━━ Records to process ━━

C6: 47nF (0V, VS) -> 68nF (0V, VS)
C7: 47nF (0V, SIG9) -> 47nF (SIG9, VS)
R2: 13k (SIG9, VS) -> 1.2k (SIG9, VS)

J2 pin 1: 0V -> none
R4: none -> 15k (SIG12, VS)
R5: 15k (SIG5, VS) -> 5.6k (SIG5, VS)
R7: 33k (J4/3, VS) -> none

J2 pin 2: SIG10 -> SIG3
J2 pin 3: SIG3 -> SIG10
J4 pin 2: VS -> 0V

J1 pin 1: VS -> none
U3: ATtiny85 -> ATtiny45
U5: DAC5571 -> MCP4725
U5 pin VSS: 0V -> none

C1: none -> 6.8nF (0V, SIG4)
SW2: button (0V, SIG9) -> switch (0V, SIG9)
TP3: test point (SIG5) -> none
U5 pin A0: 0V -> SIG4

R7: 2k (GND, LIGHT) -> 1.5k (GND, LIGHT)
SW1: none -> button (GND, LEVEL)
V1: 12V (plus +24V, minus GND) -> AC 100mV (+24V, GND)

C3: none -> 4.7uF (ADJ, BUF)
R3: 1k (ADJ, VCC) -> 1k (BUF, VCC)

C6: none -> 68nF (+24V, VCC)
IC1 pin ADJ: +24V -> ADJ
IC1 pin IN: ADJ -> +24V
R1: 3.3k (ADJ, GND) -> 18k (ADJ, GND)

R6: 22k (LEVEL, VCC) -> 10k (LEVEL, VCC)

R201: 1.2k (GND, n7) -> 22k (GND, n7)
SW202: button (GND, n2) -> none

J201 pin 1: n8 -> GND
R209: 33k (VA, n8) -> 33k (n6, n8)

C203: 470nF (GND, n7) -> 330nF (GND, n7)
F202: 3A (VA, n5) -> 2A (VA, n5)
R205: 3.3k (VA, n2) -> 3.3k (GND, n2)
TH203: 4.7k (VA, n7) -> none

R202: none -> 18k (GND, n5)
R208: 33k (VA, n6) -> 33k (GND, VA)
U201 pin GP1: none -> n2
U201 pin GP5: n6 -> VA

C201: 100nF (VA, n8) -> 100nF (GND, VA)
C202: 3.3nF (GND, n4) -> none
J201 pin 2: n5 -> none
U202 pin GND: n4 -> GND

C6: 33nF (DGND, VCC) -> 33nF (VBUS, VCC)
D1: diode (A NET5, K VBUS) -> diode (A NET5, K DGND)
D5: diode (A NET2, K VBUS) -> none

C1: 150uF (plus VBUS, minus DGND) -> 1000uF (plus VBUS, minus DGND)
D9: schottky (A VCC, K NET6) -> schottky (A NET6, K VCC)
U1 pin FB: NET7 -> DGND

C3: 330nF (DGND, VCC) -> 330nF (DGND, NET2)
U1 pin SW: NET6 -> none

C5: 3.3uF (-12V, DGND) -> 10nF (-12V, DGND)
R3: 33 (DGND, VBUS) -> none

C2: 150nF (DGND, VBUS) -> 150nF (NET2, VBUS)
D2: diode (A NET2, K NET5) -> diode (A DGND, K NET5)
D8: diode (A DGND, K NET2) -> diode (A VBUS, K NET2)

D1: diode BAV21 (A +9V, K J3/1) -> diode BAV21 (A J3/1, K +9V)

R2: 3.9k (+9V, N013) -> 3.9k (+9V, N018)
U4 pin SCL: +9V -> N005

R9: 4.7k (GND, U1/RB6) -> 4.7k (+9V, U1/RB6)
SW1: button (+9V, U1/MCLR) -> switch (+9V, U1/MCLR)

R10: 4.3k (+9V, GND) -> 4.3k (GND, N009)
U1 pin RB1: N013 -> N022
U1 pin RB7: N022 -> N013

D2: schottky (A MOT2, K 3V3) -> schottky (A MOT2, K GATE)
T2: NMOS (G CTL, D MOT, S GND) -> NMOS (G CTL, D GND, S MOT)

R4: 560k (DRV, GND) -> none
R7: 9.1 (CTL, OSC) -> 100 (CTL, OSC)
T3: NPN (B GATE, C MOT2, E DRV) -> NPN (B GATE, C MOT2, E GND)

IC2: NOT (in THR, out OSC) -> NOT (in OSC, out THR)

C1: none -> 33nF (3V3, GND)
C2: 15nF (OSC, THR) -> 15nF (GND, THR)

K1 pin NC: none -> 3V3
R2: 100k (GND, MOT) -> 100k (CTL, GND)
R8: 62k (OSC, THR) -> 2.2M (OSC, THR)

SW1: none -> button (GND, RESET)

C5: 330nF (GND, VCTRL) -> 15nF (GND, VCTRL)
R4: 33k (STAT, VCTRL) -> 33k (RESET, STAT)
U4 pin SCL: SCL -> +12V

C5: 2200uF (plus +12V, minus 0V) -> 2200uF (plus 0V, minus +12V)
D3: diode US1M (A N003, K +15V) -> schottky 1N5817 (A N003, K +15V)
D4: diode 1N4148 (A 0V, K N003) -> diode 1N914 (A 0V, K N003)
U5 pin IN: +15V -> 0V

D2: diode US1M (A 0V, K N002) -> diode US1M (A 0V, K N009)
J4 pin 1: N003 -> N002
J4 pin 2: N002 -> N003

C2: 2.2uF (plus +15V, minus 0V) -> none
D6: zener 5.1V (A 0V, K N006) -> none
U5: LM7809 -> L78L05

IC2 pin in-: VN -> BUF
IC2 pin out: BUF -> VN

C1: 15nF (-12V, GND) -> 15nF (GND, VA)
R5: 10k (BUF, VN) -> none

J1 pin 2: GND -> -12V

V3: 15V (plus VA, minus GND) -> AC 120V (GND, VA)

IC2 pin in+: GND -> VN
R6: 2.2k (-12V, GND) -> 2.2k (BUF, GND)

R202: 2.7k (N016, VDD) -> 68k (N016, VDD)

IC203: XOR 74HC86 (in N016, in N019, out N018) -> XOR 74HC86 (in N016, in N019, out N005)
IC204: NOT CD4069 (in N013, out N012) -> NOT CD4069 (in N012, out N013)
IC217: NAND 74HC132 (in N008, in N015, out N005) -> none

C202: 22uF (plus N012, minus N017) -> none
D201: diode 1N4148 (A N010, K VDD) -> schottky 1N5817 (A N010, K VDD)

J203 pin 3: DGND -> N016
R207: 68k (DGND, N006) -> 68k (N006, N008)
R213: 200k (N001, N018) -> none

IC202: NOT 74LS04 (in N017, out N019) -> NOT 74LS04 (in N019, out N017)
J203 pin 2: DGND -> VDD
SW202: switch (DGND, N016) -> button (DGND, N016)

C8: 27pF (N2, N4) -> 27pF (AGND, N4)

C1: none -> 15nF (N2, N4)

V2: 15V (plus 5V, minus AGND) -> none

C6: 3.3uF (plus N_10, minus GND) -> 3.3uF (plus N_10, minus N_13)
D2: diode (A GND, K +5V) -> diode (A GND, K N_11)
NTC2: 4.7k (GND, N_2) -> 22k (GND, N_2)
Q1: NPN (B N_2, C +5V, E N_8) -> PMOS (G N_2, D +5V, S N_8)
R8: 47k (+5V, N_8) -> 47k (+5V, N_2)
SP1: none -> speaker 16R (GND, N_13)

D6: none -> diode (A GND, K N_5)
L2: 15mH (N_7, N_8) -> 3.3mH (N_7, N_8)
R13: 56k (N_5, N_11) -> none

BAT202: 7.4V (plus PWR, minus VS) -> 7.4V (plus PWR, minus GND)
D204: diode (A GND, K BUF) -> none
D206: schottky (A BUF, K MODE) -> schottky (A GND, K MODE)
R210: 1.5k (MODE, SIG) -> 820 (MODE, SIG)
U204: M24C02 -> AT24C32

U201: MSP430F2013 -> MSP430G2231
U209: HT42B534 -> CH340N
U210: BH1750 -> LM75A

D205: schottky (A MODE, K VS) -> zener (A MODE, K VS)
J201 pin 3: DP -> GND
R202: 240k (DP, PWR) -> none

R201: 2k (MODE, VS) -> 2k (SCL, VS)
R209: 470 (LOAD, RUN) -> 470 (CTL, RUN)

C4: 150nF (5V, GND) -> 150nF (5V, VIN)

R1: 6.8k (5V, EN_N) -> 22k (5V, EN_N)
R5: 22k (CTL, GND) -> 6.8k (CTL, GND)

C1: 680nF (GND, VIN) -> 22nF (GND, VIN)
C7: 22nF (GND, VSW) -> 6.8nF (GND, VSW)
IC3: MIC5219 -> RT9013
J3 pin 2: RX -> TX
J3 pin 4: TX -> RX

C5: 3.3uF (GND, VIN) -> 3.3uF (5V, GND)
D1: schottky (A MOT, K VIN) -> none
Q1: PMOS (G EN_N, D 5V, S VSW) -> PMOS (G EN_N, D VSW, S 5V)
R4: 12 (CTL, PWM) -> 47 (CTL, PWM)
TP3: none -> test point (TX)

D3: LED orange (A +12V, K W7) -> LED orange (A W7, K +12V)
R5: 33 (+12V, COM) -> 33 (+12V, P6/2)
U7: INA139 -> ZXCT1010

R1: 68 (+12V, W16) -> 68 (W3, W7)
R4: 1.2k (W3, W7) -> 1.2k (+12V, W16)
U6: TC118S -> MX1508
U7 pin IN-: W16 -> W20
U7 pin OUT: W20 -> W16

━━━

* [Goal of the exercise]:
Reproduce, word for word and in full, only the lines above that start at the line with "D2: schottky (A" and run through the line with "IC2 pin out: BUF -> VN", both ends included.

* [Completed task]:
D2: schottky (A MOT2, K 3V3) -> schottky (A MOT2, K GATE)
T2: NMOS (G CTL, D MOT, S GND) -> NMOS (G CTL, D GND, S MOT)

R4: 560k (DRV, GND) -> none
R7: 9.1 (CTL, OSC) -> 100 (CTL, OSC)
T3: NPN (B GATE, C MOT2, E DRV) -> NPN (B GATE, C MOT2, E GND)

IC2: NOT (in THR, out OSC) -> NOT (in OSC, out THR)

C1: none -> 33nF (3V3, GND)
C2: 15nF (OSC, THR) -> 15nF (GND, THR)

K1 pin NC: none -> 3V3
R2: 100k (GND, MOT) -> 100k (CTL, GND)
R8: 62k (OSC, THR) -> 2.2M (OSC, THR)

SW1: none -> button (GND, RESET)

C5: 330nF (GND, VCTRL) -> 15nF (GND, VCTRL)
R4: 33k (STAT, VCTRL) -> 33k (RESET, STAT)
U4 pin SCL: SCL -> +12V

C5: 2200uF (plus +12V, minus 0V) -> 2200uF (plus 0V, minus +12V)
D3: diode US1M (A N003, K +15V) -> schottky 1N5817 (A N003, K +15V)
D4: diode 1N4148 (A 0V, K N003) -> diode 1N914 (A 0V, K N003)
U5 pin IN: +15V -> 0V

D2: diode US1M (A 0V, K N002) -> diode US1M (A 0V, K N009)
J4 pin 1: N003 -> N002
J4 pin 2: N002 -> N003

C2: 2.2uF (plus +15V, minus 0V) -> none
D6: zener 5.1V (A 0V, K N006) -> none
U5: LM7809 -> L78L05

IC2 pin in-: VN -> BUF
IC2 pin out: BUF -> VN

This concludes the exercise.